#### RECORDS SUPPLIED ####

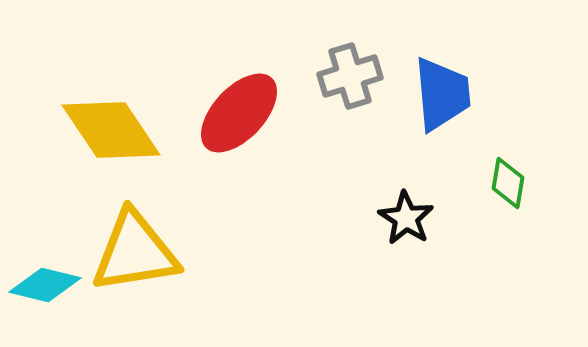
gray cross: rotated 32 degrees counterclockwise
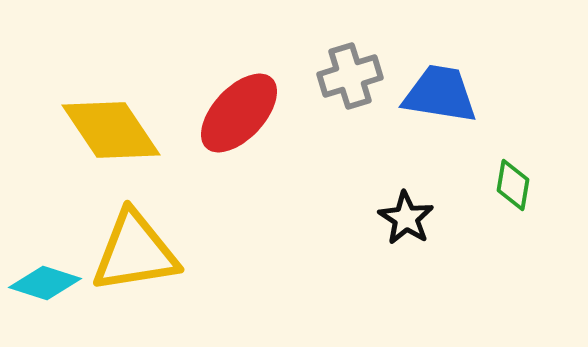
blue trapezoid: moved 2 px left; rotated 76 degrees counterclockwise
green diamond: moved 5 px right, 2 px down
cyan diamond: moved 2 px up; rotated 4 degrees clockwise
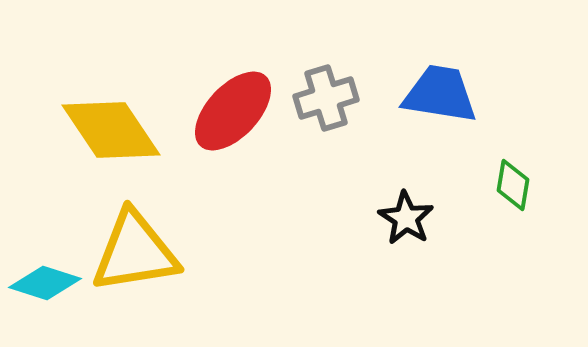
gray cross: moved 24 px left, 22 px down
red ellipse: moved 6 px left, 2 px up
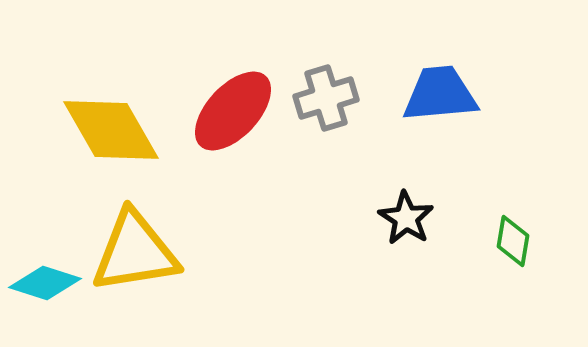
blue trapezoid: rotated 14 degrees counterclockwise
yellow diamond: rotated 4 degrees clockwise
green diamond: moved 56 px down
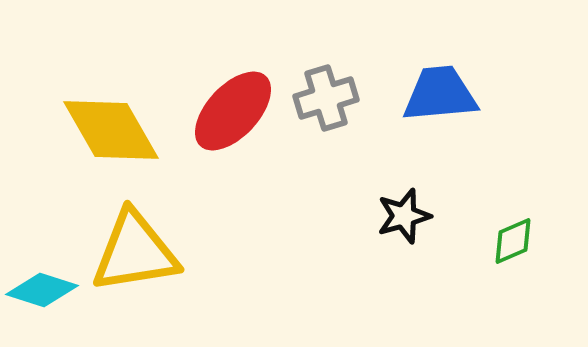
black star: moved 2 px left, 2 px up; rotated 24 degrees clockwise
green diamond: rotated 57 degrees clockwise
cyan diamond: moved 3 px left, 7 px down
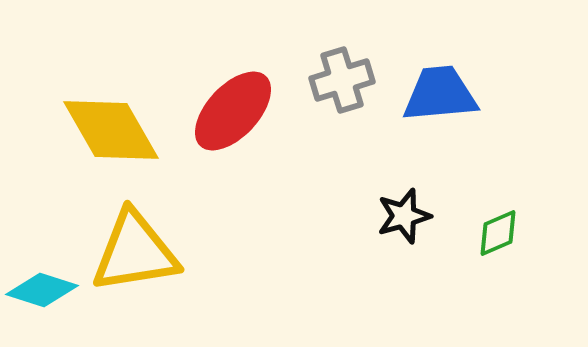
gray cross: moved 16 px right, 18 px up
green diamond: moved 15 px left, 8 px up
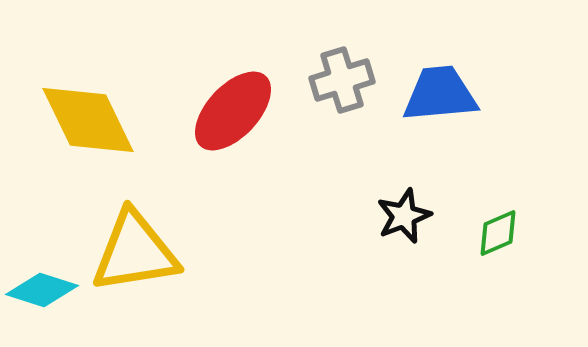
yellow diamond: moved 23 px left, 10 px up; rotated 4 degrees clockwise
black star: rotated 6 degrees counterclockwise
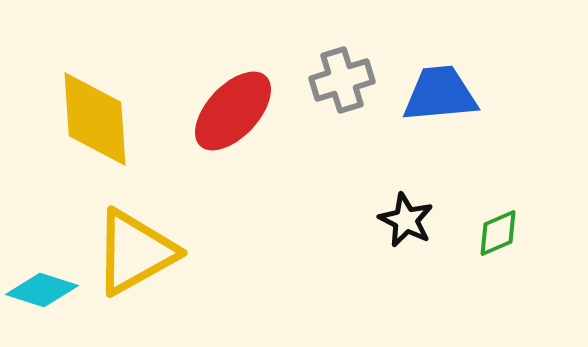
yellow diamond: moved 7 px right, 1 px up; rotated 22 degrees clockwise
black star: moved 2 px right, 4 px down; rotated 24 degrees counterclockwise
yellow triangle: rotated 20 degrees counterclockwise
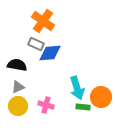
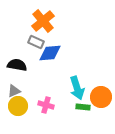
orange cross: rotated 15 degrees clockwise
gray rectangle: moved 2 px up
gray triangle: moved 4 px left, 4 px down
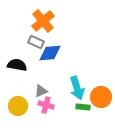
gray triangle: moved 27 px right
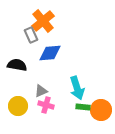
gray rectangle: moved 5 px left, 7 px up; rotated 42 degrees clockwise
orange circle: moved 13 px down
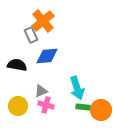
blue diamond: moved 3 px left, 3 px down
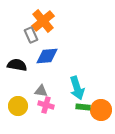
gray triangle: rotated 32 degrees clockwise
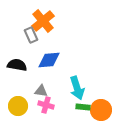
blue diamond: moved 2 px right, 4 px down
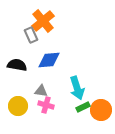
green rectangle: rotated 32 degrees counterclockwise
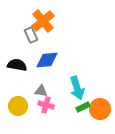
blue diamond: moved 2 px left
orange circle: moved 1 px left, 1 px up
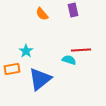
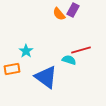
purple rectangle: rotated 40 degrees clockwise
orange semicircle: moved 17 px right
red line: rotated 12 degrees counterclockwise
blue triangle: moved 6 px right, 2 px up; rotated 45 degrees counterclockwise
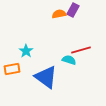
orange semicircle: rotated 120 degrees clockwise
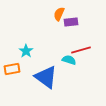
purple rectangle: moved 2 px left, 12 px down; rotated 56 degrees clockwise
orange semicircle: rotated 56 degrees counterclockwise
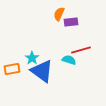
cyan star: moved 6 px right, 7 px down
blue triangle: moved 4 px left, 6 px up
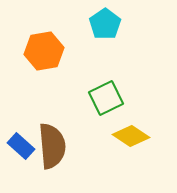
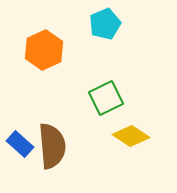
cyan pentagon: rotated 12 degrees clockwise
orange hexagon: moved 1 px up; rotated 15 degrees counterclockwise
blue rectangle: moved 1 px left, 2 px up
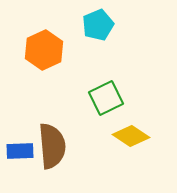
cyan pentagon: moved 7 px left, 1 px down
blue rectangle: moved 7 px down; rotated 44 degrees counterclockwise
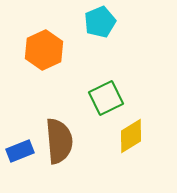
cyan pentagon: moved 2 px right, 3 px up
yellow diamond: rotated 66 degrees counterclockwise
brown semicircle: moved 7 px right, 5 px up
blue rectangle: rotated 20 degrees counterclockwise
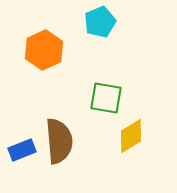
green square: rotated 36 degrees clockwise
blue rectangle: moved 2 px right, 1 px up
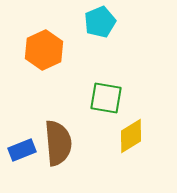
brown semicircle: moved 1 px left, 2 px down
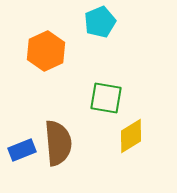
orange hexagon: moved 2 px right, 1 px down
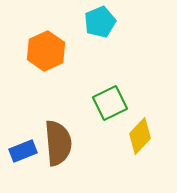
green square: moved 4 px right, 5 px down; rotated 36 degrees counterclockwise
yellow diamond: moved 9 px right; rotated 15 degrees counterclockwise
blue rectangle: moved 1 px right, 1 px down
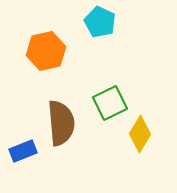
cyan pentagon: rotated 24 degrees counterclockwise
orange hexagon: rotated 12 degrees clockwise
yellow diamond: moved 2 px up; rotated 12 degrees counterclockwise
brown semicircle: moved 3 px right, 20 px up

####

» WHAT THE TASK REQUIRES
Please update all of the rows above, changing "yellow diamond" to "gold diamond" wherever it appears and keeping everything else the same. Leave the picture lines out of your answer.

» TASK RESULT
gray cross: rotated 32 degrees counterclockwise
blue trapezoid: moved 2 px left; rotated 76 degrees counterclockwise
green diamond: moved 5 px right, 2 px down
cyan diamond: moved 2 px up; rotated 4 degrees clockwise
gray cross: moved 24 px left, 22 px down
red ellipse: moved 6 px left, 2 px up
blue trapezoid: rotated 14 degrees counterclockwise
gold diamond: rotated 4 degrees clockwise
green diamond: moved 56 px down
black star: moved 2 px left, 2 px up; rotated 24 degrees clockwise
green diamond: rotated 57 degrees clockwise
cyan diamond: moved 3 px left, 7 px down
gray cross: moved 16 px right, 18 px up
green diamond: moved 15 px left, 8 px up
gold diamond: moved 23 px left, 10 px up; rotated 4 degrees clockwise
black star: rotated 6 degrees counterclockwise
gold diamond: moved 7 px right, 1 px up; rotated 22 degrees clockwise
black star: moved 2 px right, 4 px down; rotated 24 degrees counterclockwise
yellow triangle: rotated 20 degrees counterclockwise
orange cross: rotated 15 degrees clockwise
gray rectangle: moved 2 px up
gray triangle: moved 4 px left, 4 px down
gray triangle: moved 27 px right
gray rectangle: moved 5 px left, 7 px up; rotated 42 degrees clockwise
orange circle: moved 13 px down
blue diamond: moved 3 px left, 3 px down
gray triangle: rotated 32 degrees clockwise
blue diamond: moved 2 px right, 4 px down
green rectangle: rotated 32 degrees counterclockwise
blue diamond: moved 2 px left
orange circle: moved 1 px left, 1 px up
purple rectangle: rotated 40 degrees clockwise
orange semicircle: moved 17 px right
red line: rotated 12 degrees counterclockwise
blue triangle: moved 6 px right, 2 px up; rotated 45 degrees counterclockwise
orange semicircle: rotated 120 degrees clockwise
purple rectangle: moved 2 px left, 12 px down; rotated 56 degrees clockwise
orange semicircle: rotated 56 degrees counterclockwise
cyan star: moved 6 px right, 7 px down
blue triangle: moved 4 px left, 6 px up
cyan pentagon: rotated 12 degrees clockwise
orange hexagon: moved 1 px up; rotated 15 degrees counterclockwise
blue rectangle: moved 1 px left, 2 px up
cyan pentagon: moved 7 px left, 1 px down
blue rectangle: moved 7 px down; rotated 44 degrees counterclockwise
cyan pentagon: moved 2 px right, 3 px up
gold diamond: rotated 66 degrees counterclockwise
brown semicircle: moved 7 px right, 5 px up
blue rectangle: rotated 20 degrees counterclockwise
green square: rotated 36 degrees clockwise
blue rectangle: moved 2 px right, 1 px up
brown semicircle: moved 1 px left, 2 px down
orange hexagon: moved 2 px right, 1 px down
green square: moved 4 px right, 5 px down; rotated 36 degrees counterclockwise
gold diamond: moved 9 px right; rotated 15 degrees counterclockwise
blue rectangle: moved 1 px right, 1 px down
cyan pentagon: rotated 24 degrees counterclockwise
orange hexagon: rotated 12 degrees clockwise
gold diamond: moved 2 px up; rotated 12 degrees counterclockwise
brown semicircle: moved 3 px right, 20 px up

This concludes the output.